**SOURCE MATERIAL**
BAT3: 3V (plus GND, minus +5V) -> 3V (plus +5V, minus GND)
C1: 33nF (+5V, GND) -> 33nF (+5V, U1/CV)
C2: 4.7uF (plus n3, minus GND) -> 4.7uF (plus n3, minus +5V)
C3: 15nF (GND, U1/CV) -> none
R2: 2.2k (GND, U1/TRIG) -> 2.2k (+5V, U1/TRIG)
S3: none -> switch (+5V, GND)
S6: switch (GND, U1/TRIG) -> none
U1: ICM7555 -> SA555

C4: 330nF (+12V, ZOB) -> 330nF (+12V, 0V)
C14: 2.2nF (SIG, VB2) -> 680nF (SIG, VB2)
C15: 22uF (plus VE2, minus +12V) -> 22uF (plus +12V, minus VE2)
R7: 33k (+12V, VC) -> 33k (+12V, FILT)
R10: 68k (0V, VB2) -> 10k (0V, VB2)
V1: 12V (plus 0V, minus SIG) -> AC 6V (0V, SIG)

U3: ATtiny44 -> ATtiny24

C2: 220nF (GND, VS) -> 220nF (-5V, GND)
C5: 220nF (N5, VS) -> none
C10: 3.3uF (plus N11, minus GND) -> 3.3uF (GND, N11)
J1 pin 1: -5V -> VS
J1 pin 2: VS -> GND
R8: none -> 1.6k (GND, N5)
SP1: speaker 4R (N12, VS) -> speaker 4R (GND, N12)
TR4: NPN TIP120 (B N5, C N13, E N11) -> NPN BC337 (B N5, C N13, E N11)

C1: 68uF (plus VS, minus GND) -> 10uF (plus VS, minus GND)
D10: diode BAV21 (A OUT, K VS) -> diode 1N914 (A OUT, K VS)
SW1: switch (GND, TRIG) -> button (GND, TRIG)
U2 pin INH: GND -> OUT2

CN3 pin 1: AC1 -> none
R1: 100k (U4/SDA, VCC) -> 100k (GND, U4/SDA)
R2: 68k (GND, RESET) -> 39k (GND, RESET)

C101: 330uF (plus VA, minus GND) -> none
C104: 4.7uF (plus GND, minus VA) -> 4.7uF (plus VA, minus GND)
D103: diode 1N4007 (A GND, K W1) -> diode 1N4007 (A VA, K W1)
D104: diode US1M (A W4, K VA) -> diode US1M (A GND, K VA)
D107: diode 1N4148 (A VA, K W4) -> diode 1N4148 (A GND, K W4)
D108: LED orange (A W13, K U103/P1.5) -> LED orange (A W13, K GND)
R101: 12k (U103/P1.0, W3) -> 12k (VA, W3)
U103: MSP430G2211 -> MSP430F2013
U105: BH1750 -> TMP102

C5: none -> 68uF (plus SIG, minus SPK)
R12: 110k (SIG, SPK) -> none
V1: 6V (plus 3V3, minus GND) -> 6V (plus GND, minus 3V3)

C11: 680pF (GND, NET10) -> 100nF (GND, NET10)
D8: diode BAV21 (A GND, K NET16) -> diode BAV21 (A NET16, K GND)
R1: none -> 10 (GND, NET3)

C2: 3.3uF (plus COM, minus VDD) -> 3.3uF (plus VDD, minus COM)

**WORK ORDER**
When you reach the line containing "J1 pin 1: -5V -> VS" in the data above, retype it and each line after it through the final one, exactly as written.

**OUTPUT BELOW**
J1 pin 1: -5V -> VS
J1 pin 2: VS -> GND
R8: none -> 1.6k (GND, N5)
SP1: speaker 4R (N12, VS) -> speaker 4R (GND, N12)
TR4: NPN TIP120 (B N5, C N13, E N11) -> NPN BC337 (B N5, C N13, E N11)

C1: 68uF (plus VS, minus GND) -> 10uF (plus VS, minus GND)
D10: diode BAV21 (A OUT, K VS) -> diode 1N914 (A OUT, K VS)
SW1: switch (GND, TRIG) -> button (GND, TRIG)
U2 pin INH: GND -> OUT2

CN3 pin 1: AC1 -> none
R1: 100k (U4/SDA, VCC) -> 100k (GND, U4/SDA)
R2: 68k (GND, RESET) -> 39k (GND, RESET)

C101: 330uF (plus VA, minus GND) -> none
C104: 4.7uF (plus GND, minus VA) -> 4.7uF (plus VA, minus GND)
D103: diode 1N4007 (A GND, K W1) -> diode 1N4007 (A VA, K W1)
D104: diode US1M (A W4, K VA) -> diode US1M (A GND, K VA)
D107: diode 1N4148 (A VA, K W4) -> diode 1N4148 (A GND, K W4)
D108: LED orange (A W13, K U103/P1.5) -> LED orange (A W13, K GND)
R101: 12k (U103/P1.0, W3) -> 12k (VA, W3)
U103: MSP430G2211 -> MSP430F2013
U105: BH1750 -> TMP102

C5: none -> 68uF (plus SIG, minus SPK)
R12: 110k (SIG, SPK) -> none
V1: 6V (plus 3V3, minus GND) -> 6V (plus GND, minus 3V3)

C11: 680pF (GND, NET10) -> 100nF (GND, NET10)
D8: diode BAV21 (A GND, K NET16) -> diode BAV21 (A NET16, K GND)
R1: none -> 10 (GND, NET3)

C2: 3.3uF (plus COM, minus VDD) -> 3.3uF (plus VDD, minus COM)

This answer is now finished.